(Beginning of RECORDED INFORMATION)
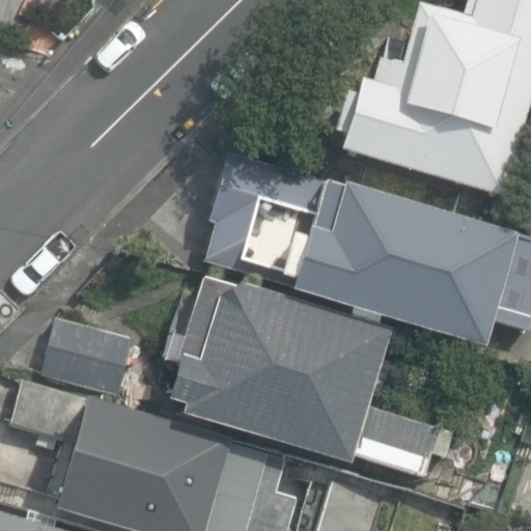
[(530,110),(530,0),(478,0),(475,14),(423,0),(401,82),(366,72),(344,149),(508,194),(530,110)]
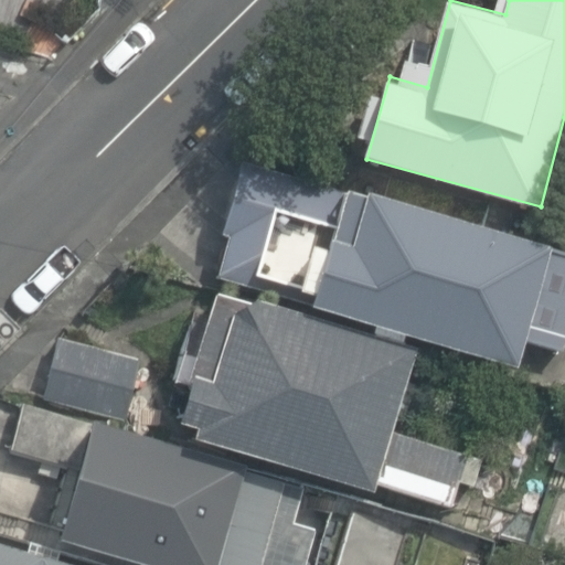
[(191,260),(201,264),(503,355),(509,334),(560,350),(564,332),(564,248),(324,176),(308,232),(253,215),(266,174),(221,161),(191,260)]
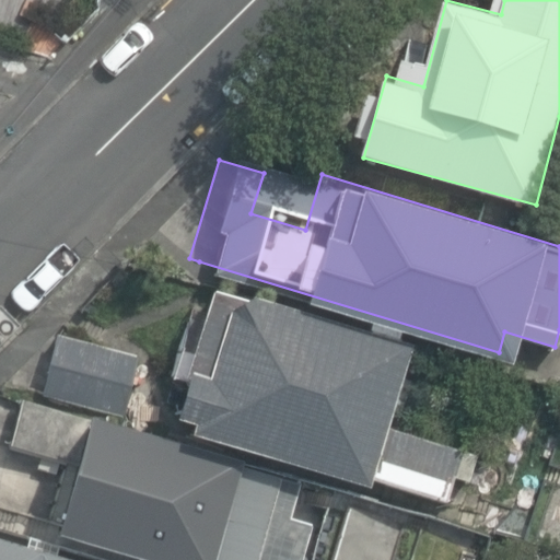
[(386,333),(173,272),(140,412),(345,476),(386,333)]
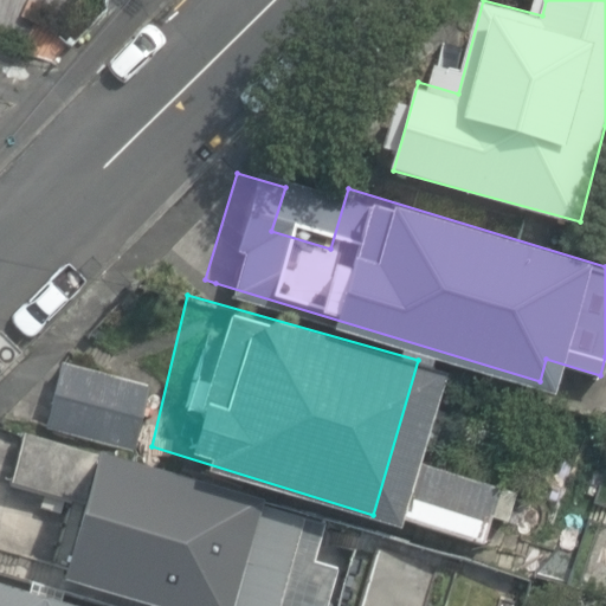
[(33,429),(10,424),(0,471),(0,492),(38,501),(19,577),(159,605),(279,605),(296,528),(233,515),(238,494),(140,474),(146,445),(126,440),(142,363),(51,345),(33,429)]
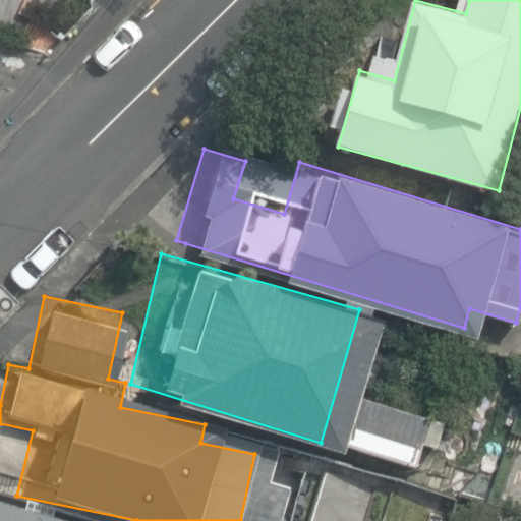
[(102,520),(0,498),(0,520),(102,520)]
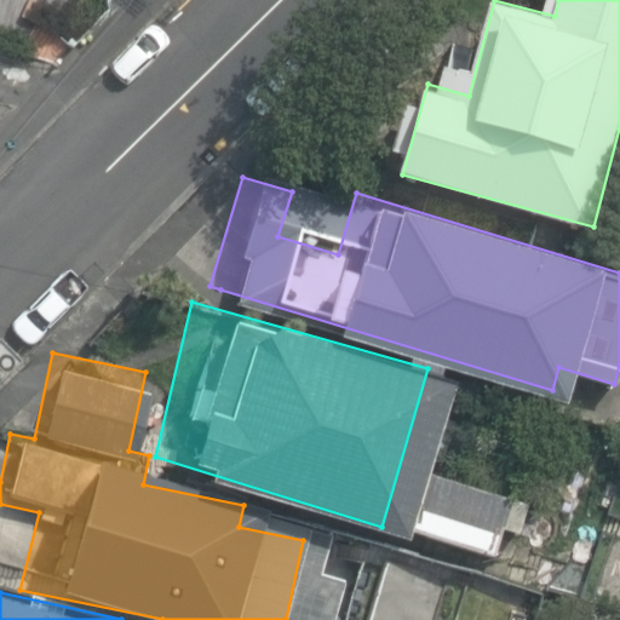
All buildings are outlined.
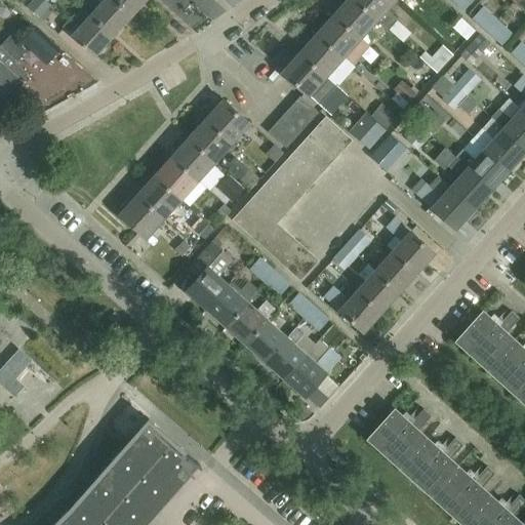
[(50,4),(53,0),(31,0),(27,6),(42,21),(53,7),(50,4)]
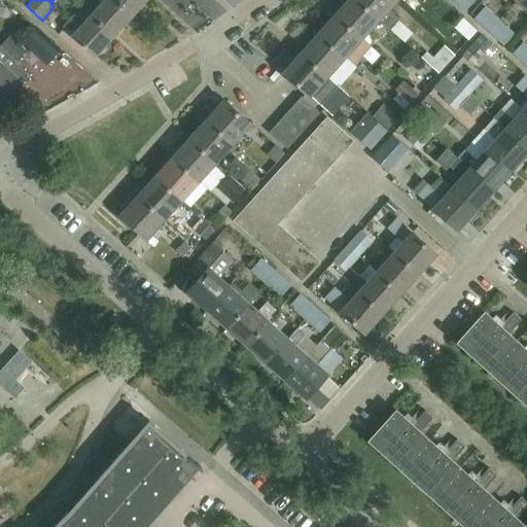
[(102,0),(91,14),(113,35),(132,14),(115,0),(102,0)]
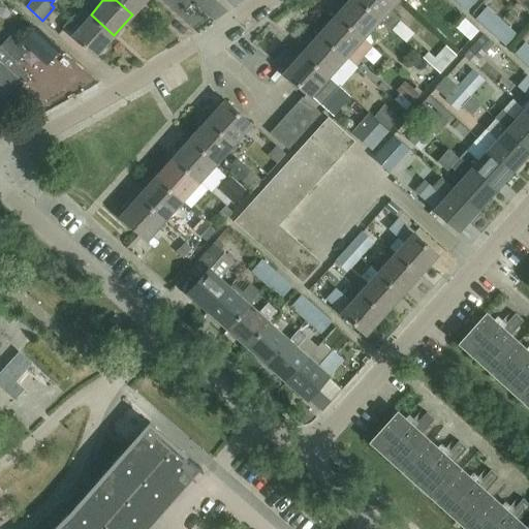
[(116,0),(132,14),(145,0),(116,0)]
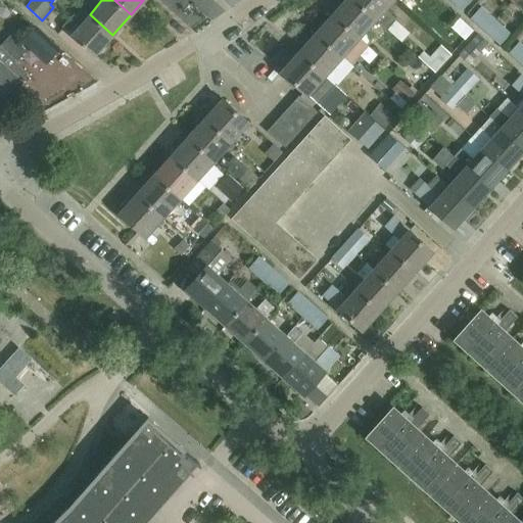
[(359,38),(375,18),(354,0),(345,0),(333,14),(359,38)]
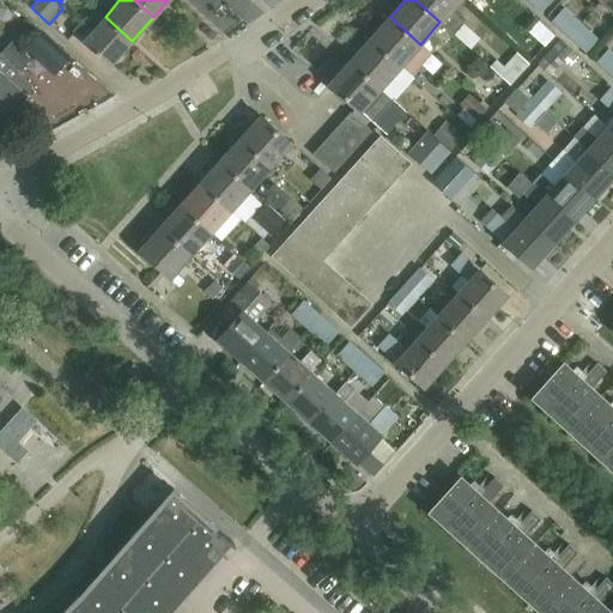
[(416,0),(439,22),(453,34),(465,22),(451,10),(459,0),(416,0)]
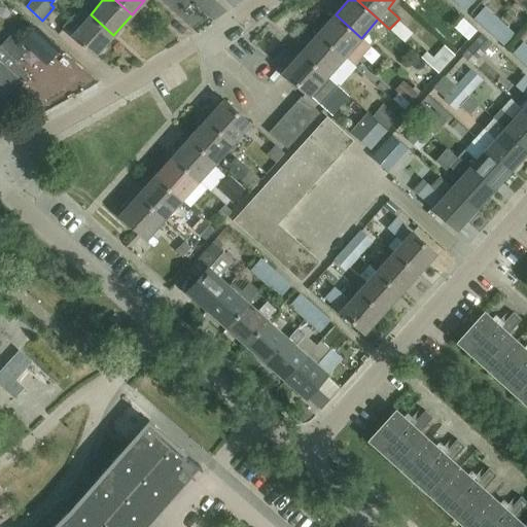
[(473,0),(451,0),(464,11),(473,0)]
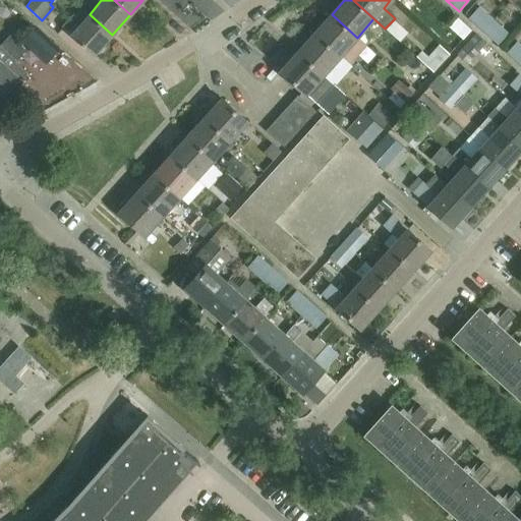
[(520,0),(512,0),(520,8),(520,0)]
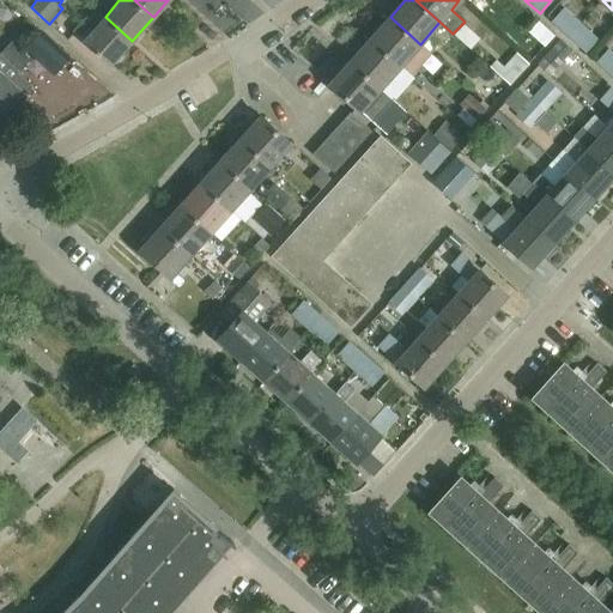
[(568,38),(580,24),(562,8),(550,22),(568,38)]
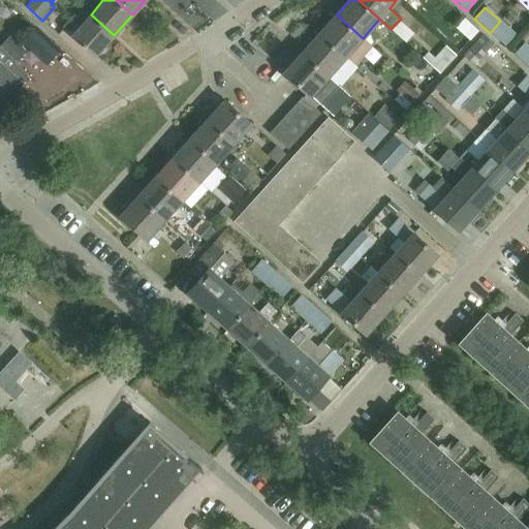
[(95,56),(114,35),(91,14),(84,22),(74,14),(63,27),(95,56)]
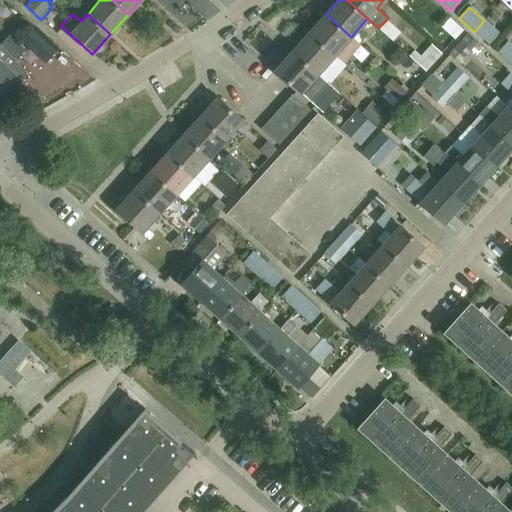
[(326,14),(310,32),(334,55),(351,37),(326,14)]
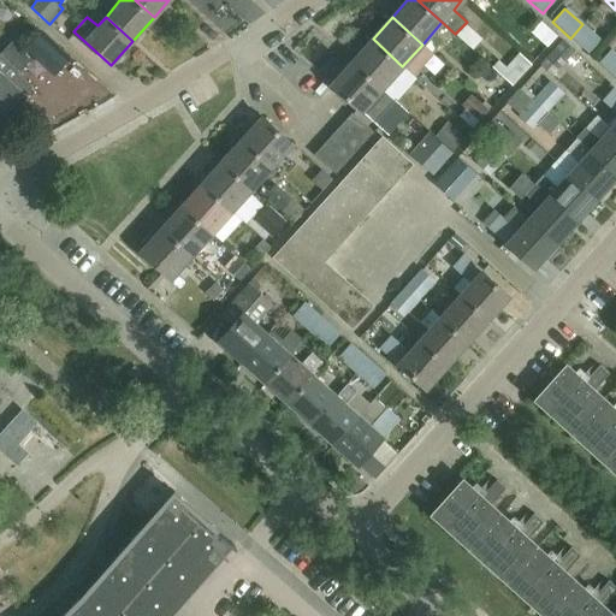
[(545,21),(534,31),(554,49),(564,37),(545,21)]
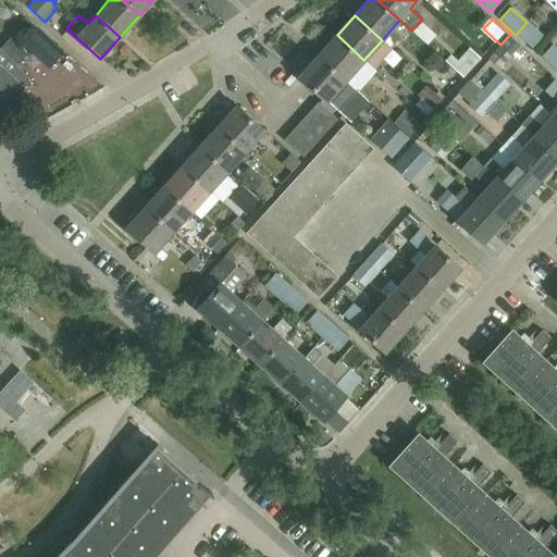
[(542,36),(527,22),(516,35),(531,49),(542,36)]
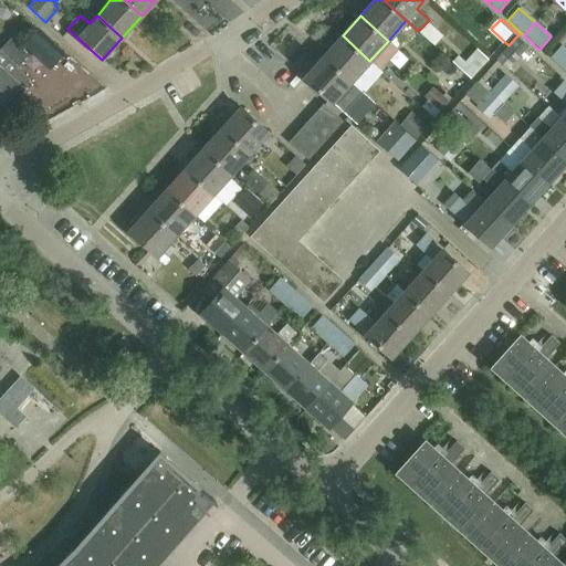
[(55,44),(37,28),(28,38),(48,54),(55,44)]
(End of RECORDED INFORMATION)
WORK INSTRUCTION: Keep the pictures out while you retype all of the data above exactly as it appears.

ANSWER BELOW:
[(530,110),(530,0),(478,0),(475,14),(423,0),(401,82),(366,72),(344,149),(508,194),(530,110)]
[(191,260),(201,264),(503,355),(509,334),(560,350),(564,332),(564,248),(324,176),(308,232),(253,215),(266,174),(221,161),(191,260)]
[(386,333),(173,272),(140,412),(345,476),(386,333)]
[(33,429),(10,424),(0,471),(0,492),(38,501),(19,577),(159,605),(279,605),(296,528),(233,515),(238,494),(140,474),(146,445),(126,440),(142,363),(51,345),(33,429)]
[(102,520),(0,498),(0,520),(102,520)]
All buildings are outlined.
[(50,4),(53,0),(31,0),(27,6),(42,21),(53,7),(50,4)]
[(102,0),(91,14),(113,35),(132,14),(115,0),(102,0)]
[(116,0),(132,14),(145,0),(116,0)]
[(359,38),(375,18),(354,0),(345,0),(333,14),(359,38)]
[(416,0),(439,22),(453,34),(465,22),(451,10),(459,0),(416,0)]
[(473,0),(451,0),(464,11),(473,0)]
[(520,0),(512,0),(520,8),(520,0)]
[(568,38),(580,24),(562,8),(550,22),(568,38)]
[(95,56),(114,35),(91,14),(84,22),(74,14),(63,27),(95,56)]
[(326,14),(310,32),(334,55),(351,37),(326,14)]
[(545,21),(534,31),(554,49),(564,37),(545,21)]
[(542,36),(527,22),(516,35),(531,49),(542,36)]
[(55,44),(37,28),(28,38),(48,54),(55,44)]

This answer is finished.